» **Listed records**:
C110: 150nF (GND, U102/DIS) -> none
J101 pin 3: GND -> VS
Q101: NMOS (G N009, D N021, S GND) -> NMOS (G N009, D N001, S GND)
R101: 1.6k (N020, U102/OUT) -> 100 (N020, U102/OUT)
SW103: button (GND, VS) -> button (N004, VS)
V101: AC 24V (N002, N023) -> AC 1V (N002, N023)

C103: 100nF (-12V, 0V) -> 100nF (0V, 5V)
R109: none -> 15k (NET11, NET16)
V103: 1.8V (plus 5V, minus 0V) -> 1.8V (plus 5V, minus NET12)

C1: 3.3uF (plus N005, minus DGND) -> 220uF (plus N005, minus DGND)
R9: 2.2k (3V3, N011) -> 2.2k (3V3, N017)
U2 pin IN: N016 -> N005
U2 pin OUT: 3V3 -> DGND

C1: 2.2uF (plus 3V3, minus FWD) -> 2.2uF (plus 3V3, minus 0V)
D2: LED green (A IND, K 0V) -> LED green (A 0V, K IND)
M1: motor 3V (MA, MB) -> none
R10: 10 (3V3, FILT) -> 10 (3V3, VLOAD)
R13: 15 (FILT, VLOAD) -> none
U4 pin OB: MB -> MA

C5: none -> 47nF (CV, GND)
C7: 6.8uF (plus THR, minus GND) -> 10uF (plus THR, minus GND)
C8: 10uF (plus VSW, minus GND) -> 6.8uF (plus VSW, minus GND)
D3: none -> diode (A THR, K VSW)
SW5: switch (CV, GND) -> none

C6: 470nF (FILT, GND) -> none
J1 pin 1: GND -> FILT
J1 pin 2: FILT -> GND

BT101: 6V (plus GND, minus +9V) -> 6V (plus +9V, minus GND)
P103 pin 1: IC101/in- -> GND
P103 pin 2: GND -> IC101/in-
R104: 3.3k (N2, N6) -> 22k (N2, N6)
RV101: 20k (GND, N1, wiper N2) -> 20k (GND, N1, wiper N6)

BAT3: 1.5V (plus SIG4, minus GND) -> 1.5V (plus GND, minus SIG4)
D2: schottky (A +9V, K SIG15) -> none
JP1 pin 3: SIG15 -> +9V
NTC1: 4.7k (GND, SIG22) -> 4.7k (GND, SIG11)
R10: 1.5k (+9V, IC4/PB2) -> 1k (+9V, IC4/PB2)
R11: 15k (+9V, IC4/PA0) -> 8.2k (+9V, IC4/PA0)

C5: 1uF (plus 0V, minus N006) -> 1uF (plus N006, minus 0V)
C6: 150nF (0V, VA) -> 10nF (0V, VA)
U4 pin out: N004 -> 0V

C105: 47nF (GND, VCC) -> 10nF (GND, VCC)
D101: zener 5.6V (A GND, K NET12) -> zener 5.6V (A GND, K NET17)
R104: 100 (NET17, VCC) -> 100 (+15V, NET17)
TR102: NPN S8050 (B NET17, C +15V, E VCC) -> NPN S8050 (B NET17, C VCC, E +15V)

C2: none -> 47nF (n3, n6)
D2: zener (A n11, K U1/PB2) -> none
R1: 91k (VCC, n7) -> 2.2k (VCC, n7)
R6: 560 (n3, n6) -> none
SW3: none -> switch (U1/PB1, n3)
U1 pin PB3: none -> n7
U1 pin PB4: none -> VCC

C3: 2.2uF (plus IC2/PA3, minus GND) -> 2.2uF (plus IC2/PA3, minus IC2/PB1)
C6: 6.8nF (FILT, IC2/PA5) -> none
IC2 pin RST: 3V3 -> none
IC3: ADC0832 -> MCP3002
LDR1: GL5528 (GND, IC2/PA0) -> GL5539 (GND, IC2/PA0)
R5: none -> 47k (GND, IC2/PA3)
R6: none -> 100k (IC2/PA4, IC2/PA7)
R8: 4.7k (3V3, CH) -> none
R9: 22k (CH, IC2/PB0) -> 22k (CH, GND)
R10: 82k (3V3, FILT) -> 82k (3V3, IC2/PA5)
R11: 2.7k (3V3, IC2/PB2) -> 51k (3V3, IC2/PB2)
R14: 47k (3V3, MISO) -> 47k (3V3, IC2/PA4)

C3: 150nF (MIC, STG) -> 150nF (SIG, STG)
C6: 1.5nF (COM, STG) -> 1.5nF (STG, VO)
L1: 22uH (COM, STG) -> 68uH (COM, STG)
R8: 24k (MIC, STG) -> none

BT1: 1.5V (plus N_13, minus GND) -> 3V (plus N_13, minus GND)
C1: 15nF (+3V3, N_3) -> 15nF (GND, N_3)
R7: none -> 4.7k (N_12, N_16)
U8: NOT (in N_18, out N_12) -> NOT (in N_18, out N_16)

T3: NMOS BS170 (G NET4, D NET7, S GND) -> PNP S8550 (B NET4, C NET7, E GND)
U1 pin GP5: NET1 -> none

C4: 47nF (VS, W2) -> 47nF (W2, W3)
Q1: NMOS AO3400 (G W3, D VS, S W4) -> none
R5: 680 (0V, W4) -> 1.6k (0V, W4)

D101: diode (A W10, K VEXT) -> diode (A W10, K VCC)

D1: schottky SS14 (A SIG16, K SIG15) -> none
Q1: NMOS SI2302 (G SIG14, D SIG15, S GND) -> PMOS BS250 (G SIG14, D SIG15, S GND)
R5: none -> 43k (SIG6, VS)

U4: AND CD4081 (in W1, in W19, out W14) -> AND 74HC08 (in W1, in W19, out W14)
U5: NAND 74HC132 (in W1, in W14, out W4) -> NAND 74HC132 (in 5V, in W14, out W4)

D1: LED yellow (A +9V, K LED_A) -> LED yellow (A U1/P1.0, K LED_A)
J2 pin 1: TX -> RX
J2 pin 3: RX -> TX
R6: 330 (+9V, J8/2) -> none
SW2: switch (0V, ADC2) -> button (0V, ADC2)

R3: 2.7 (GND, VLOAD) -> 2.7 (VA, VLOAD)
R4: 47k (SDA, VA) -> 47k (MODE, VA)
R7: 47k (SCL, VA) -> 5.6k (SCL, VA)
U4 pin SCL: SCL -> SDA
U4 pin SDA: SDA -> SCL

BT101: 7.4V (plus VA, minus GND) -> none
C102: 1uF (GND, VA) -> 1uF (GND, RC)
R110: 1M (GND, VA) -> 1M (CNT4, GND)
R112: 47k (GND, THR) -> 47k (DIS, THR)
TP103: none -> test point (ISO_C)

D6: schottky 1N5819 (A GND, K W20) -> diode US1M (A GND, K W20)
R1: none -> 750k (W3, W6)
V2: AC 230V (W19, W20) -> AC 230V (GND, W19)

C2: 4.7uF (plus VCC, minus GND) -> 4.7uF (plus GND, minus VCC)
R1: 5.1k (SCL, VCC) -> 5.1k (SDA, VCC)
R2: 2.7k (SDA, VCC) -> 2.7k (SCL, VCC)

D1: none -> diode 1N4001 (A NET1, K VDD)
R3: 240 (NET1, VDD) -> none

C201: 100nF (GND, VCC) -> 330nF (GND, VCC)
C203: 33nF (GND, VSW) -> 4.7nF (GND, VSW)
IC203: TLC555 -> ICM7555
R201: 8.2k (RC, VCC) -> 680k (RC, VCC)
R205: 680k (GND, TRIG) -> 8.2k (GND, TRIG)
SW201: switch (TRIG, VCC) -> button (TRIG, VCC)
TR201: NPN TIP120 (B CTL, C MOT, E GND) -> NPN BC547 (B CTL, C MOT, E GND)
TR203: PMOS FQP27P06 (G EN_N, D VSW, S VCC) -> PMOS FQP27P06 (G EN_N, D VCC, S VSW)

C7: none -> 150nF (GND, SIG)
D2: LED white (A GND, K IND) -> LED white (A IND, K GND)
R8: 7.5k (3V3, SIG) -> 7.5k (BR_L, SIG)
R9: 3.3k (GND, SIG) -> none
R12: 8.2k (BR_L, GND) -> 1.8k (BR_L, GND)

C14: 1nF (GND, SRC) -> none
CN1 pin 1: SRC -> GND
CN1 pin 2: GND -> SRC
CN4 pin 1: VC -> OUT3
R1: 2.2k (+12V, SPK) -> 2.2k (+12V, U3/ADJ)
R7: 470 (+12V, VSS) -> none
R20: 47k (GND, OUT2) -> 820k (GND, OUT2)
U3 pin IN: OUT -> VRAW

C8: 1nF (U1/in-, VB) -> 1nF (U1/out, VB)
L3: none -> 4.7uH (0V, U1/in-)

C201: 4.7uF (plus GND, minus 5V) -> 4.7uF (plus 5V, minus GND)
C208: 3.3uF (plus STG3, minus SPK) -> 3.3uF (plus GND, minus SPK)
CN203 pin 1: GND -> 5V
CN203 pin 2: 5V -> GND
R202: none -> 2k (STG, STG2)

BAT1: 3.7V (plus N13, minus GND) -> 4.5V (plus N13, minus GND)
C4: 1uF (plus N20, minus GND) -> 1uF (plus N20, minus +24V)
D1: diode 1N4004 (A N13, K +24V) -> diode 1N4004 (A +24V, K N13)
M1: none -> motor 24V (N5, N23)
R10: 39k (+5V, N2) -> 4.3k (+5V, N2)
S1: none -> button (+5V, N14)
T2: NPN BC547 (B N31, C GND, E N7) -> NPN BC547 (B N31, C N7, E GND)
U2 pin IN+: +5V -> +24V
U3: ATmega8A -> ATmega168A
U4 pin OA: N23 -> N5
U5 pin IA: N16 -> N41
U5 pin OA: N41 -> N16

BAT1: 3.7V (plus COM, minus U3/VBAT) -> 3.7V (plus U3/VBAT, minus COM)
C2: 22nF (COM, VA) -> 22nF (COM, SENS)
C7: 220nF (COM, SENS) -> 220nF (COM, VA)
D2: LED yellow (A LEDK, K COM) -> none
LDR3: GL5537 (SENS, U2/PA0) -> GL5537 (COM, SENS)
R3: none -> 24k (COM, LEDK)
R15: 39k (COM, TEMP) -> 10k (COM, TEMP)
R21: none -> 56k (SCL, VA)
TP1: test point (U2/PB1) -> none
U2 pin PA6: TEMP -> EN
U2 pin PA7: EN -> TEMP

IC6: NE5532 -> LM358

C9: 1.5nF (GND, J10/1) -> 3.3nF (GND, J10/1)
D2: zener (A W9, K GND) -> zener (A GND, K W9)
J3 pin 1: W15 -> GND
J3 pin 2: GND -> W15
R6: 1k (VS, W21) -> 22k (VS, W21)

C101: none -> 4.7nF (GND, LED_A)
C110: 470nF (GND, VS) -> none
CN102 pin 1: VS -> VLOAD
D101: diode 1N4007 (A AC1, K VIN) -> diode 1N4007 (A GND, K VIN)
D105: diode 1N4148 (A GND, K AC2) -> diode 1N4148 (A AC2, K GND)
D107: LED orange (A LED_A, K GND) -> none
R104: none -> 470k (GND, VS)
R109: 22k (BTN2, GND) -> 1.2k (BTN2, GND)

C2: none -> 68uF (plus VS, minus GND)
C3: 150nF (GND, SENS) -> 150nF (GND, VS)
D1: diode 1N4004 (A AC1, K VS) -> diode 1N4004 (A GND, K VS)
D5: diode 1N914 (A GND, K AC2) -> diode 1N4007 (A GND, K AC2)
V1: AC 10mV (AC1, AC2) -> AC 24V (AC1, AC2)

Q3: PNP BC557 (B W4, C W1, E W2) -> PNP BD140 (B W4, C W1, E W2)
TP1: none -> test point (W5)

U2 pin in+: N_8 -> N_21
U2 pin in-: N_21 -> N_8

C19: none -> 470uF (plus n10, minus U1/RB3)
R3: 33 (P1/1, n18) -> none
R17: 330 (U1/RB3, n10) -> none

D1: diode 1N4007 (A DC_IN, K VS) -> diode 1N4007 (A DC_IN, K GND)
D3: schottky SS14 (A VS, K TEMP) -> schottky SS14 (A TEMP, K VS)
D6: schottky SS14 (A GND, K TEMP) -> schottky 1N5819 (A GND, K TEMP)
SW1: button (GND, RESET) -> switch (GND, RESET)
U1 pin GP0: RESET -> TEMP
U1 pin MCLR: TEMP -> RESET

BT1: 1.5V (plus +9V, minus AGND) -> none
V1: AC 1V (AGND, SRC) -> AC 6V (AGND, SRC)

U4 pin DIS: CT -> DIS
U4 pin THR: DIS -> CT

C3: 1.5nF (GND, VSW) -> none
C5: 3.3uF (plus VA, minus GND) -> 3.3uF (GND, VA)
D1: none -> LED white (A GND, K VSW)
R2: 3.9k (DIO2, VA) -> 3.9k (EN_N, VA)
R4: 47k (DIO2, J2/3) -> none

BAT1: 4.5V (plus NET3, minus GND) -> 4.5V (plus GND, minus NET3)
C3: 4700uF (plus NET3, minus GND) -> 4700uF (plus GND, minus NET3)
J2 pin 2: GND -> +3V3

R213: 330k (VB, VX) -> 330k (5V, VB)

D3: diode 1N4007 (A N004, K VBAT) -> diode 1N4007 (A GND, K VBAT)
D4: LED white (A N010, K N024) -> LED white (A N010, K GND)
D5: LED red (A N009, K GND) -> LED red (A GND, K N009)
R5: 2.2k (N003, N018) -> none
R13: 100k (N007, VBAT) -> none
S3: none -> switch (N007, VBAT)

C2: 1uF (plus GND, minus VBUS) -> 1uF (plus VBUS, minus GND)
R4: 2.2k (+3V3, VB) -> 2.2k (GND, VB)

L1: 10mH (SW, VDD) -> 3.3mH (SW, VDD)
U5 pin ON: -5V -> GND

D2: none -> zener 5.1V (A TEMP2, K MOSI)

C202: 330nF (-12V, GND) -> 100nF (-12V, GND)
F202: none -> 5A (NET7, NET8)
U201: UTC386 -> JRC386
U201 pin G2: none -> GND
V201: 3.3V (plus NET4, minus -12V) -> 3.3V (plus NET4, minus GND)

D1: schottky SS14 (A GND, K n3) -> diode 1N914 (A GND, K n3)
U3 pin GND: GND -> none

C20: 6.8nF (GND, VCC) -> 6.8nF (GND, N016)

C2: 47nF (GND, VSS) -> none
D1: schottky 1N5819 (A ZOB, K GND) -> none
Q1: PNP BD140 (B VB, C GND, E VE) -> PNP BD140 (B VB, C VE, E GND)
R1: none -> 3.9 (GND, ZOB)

» **To do**:
Write the lines out again exactly, beginning at the line that contains "D2: none -> zener 5.1V (A TEMP2, K MOSI)" and stopping only at the final line of the listing above.

» **Solution**:
D2: none -> zener 5.1V (A TEMP2, K MOSI)

C202: 330nF (-12V, GND) -> 100nF (-12V, GND)
F202: none -> 5A (NET7, NET8)
U201: UTC386 -> JRC386
U201 pin G2: none -> GND
V201: 3.3V (plus NET4, minus -12V) -> 3.3V (plus NET4, minus GND)

D1: schottky SS14 (A GND, K n3) -> diode 1N914 (A GND, K n3)
U3 pin GND: GND -> none

C20: 6.8nF (GND, VCC) -> 6.8nF (GND, N016)

C2: 47nF (GND, VSS) -> none
D1: schottky 1N5819 (A ZOB, K GND) -> none
Q1: PNP BD140 (B VB, C GND, E VE) -> PNP BD140 (B VB, C VE, E GND)
R1: none -> 3.9 (GND, ZOB)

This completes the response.